Task prompt »
Write out, word for word, only the lines from the one containing "U5: NOT CD4069" through the final line of the data.

Records excerpted from a collection »
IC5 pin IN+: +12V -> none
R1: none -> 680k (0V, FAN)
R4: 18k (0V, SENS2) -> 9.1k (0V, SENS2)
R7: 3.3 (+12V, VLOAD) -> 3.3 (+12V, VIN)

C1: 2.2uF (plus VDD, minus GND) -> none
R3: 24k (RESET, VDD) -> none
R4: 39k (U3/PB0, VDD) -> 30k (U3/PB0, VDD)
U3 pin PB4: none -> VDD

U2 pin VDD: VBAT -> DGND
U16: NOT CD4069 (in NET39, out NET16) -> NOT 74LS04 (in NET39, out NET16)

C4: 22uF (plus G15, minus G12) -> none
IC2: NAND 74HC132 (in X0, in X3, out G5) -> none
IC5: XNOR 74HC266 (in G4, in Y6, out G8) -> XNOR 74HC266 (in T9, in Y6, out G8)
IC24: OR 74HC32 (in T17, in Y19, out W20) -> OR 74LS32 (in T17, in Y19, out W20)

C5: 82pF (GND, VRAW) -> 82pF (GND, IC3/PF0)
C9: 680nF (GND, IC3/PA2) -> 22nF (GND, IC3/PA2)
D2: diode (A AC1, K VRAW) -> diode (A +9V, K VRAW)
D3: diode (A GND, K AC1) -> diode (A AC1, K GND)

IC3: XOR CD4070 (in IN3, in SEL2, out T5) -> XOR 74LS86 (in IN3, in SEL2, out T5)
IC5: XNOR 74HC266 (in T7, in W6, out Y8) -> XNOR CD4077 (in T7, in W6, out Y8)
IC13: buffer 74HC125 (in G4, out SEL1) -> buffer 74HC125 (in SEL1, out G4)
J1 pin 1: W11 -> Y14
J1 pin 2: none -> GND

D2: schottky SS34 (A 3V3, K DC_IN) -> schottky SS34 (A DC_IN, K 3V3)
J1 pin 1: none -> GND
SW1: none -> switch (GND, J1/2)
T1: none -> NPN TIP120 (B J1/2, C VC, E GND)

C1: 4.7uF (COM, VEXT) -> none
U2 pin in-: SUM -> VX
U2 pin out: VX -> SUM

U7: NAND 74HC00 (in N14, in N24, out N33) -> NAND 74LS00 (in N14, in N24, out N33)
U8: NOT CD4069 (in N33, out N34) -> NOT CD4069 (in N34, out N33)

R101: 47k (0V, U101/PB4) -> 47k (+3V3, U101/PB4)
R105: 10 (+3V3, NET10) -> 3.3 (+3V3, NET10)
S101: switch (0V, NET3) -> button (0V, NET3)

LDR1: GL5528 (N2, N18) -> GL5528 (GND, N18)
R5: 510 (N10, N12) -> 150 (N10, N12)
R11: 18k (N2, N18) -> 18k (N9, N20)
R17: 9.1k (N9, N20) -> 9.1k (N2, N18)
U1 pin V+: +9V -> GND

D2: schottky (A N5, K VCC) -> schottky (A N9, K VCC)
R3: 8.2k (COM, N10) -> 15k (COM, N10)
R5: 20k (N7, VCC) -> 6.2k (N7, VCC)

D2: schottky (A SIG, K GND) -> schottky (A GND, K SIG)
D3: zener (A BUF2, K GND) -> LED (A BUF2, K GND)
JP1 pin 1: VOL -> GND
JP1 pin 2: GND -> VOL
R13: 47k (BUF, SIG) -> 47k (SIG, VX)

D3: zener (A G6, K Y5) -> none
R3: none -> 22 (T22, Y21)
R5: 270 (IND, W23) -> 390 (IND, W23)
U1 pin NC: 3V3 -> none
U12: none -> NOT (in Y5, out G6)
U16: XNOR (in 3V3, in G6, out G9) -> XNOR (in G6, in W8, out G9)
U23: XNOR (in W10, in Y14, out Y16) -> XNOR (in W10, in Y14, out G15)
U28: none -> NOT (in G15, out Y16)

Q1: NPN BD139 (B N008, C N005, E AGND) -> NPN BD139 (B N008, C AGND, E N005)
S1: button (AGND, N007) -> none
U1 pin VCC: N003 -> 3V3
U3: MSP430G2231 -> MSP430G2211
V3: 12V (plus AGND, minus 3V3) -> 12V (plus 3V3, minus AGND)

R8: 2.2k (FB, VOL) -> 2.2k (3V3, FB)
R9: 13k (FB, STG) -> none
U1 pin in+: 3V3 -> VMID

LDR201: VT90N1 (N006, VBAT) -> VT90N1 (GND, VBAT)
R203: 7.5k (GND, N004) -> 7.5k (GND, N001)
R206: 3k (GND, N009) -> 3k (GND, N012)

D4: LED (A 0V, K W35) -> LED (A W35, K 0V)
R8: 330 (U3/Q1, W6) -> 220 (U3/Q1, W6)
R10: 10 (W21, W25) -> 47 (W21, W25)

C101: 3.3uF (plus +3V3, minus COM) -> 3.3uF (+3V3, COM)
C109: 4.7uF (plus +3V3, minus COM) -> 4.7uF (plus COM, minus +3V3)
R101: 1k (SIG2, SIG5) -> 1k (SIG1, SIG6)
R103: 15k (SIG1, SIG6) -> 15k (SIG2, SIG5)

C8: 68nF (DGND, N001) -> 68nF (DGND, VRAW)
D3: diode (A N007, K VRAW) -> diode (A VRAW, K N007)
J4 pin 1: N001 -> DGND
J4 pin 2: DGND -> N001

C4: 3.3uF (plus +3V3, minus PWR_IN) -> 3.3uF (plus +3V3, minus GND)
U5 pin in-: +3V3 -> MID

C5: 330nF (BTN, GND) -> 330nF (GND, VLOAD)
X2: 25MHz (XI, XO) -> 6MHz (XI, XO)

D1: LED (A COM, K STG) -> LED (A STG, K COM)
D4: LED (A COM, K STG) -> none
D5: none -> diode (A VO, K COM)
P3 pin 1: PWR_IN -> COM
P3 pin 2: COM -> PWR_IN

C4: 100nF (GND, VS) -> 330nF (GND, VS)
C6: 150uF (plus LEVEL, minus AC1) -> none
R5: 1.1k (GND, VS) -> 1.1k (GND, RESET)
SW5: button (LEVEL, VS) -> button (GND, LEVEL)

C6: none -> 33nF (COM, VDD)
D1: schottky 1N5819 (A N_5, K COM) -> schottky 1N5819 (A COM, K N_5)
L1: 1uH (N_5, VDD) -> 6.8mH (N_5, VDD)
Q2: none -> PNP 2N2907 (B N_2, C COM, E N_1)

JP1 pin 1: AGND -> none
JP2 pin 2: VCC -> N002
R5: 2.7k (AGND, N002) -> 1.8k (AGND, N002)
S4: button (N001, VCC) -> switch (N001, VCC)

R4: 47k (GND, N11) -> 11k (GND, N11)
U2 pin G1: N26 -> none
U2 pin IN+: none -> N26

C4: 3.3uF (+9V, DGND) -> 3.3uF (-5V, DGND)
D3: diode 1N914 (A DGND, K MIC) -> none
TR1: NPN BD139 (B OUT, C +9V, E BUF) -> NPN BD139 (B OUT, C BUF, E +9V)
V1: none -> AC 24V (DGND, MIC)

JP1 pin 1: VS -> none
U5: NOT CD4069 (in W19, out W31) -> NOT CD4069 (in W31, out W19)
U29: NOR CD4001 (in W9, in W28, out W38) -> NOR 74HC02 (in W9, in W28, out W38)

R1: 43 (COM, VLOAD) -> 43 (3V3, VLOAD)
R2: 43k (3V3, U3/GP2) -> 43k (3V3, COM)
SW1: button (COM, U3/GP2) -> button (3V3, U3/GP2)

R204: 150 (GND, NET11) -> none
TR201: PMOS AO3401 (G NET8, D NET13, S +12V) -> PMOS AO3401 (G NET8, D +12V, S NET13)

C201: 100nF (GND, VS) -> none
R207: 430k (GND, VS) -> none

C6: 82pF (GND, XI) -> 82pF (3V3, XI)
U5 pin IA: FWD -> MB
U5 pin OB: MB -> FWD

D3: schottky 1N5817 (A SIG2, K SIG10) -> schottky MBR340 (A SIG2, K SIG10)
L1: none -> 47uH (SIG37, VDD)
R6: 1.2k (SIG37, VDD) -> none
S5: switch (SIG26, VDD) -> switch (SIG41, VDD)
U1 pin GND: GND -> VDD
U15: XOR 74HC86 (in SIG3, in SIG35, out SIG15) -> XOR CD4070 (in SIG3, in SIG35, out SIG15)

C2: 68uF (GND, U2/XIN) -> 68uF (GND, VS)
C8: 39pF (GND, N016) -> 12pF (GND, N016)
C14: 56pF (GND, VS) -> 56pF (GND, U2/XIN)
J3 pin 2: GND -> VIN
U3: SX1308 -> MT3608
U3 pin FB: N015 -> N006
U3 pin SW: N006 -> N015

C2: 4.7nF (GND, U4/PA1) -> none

Task solution »
U5: NOT CD4069 (in W19, out W31) -> NOT CD4069 (in W31, out W19)
U29: NOR CD4001 (in W9, in W28, out W38) -> NOR 74HC02 (in W9, in W28, out W38)

R1: 43 (COM, VLOAD) -> 43 (3V3, VLOAD)
R2: 43k (3V3, U3/GP2) -> 43k (3V3, COM)
SW1: button (COM, U3/GP2) -> button (3V3, U3/GP2)

R204: 150 (GND, NET11) -> none
TR201: PMOS AO3401 (G NET8, D NET13, S +12V) -> PMOS AO3401 (G NET8, D +12V, S NET13)

C201: 100nF (GND, VS) -> none
R207: 430k (GND, VS) -> none

C6: 82pF (GND, XI) -> 82pF (3V3, XI)
U5 pin IA: FWD -> MB
U5 pin OB: MB -> FWD

D3: schottky 1N5817 (A SIG2, K SIG10) -> schottky MBR340 (A SIG2, K SIG10)
L1: none -> 47uH (SIG37, VDD)
R6: 1.2k (SIG37, VDD) -> none
S5: switch (SIG26, VDD) -> switch (SIG41, VDD)
U1 pin GND: GND -> VDD
U15: XOR 74HC86 (in SIG3, in SIG35, out SIG15) -> XOR CD4070 (in SIG3, in SIG35, out SIG15)

C2: 68uF (GND, U2/XIN) -> 68uF (GND, VS)
C8: 39pF (GND, N016) -> 12pF (GND, N016)
C14: 56pF (GND, VS) -> 56pF (GND, U2/XIN)
J3 pin 2: GND -> VIN
U3: SX1308 -> MT3608
U3 pin FB: N015 -> N006
U3 pin SW: N006 -> N015

C2: 4.7nF (GND, U4/PA1) -> none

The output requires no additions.